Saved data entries
>>

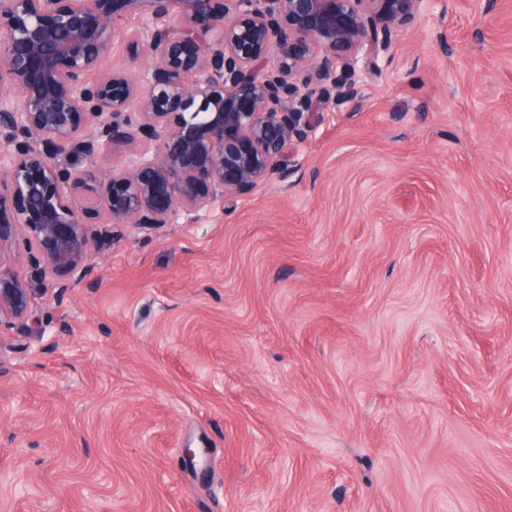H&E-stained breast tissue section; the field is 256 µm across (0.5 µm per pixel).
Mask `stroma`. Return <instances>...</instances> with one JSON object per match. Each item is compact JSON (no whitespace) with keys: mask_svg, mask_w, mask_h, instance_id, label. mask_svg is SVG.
Wrapping results in <instances>:
<instances>
[{"mask_svg":"<svg viewBox=\"0 0 512 512\" xmlns=\"http://www.w3.org/2000/svg\"><path fill=\"white\" fill-rule=\"evenodd\" d=\"M355 80L84 278L0 245V512H512V0H421ZM33 288H28L0 260V325L4 321L26 325Z\"/></svg>","mask_w":512,"mask_h":512,"instance_id":"obj_1","label":"stroma"}]
</instances>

<<

Work to do - Return exactly the lines from the one containing "mask_svg is SVG." through the last line of the records above, both included, and nothing else.

The completed task -
Mask `stroma`. Return <instances>...</instances> with one JSON object per match. Each item is compact JSON (no whitespace) with keys: mask_svg, mask_w, mask_h, instance_id, label. mask_svg is SVG.
Wrapping results in <instances>:
<instances>
[{"mask_svg":"<svg viewBox=\"0 0 512 512\" xmlns=\"http://www.w3.org/2000/svg\"><path fill=\"white\" fill-rule=\"evenodd\" d=\"M355 80L84 278L0 245V512H512V0H421ZM33 288H28L0 260V325L4 321L26 325Z\"/></svg>","mask_w":512,"mask_h":512,"instance_id":"obj_1","label":"stroma"}]
</instances>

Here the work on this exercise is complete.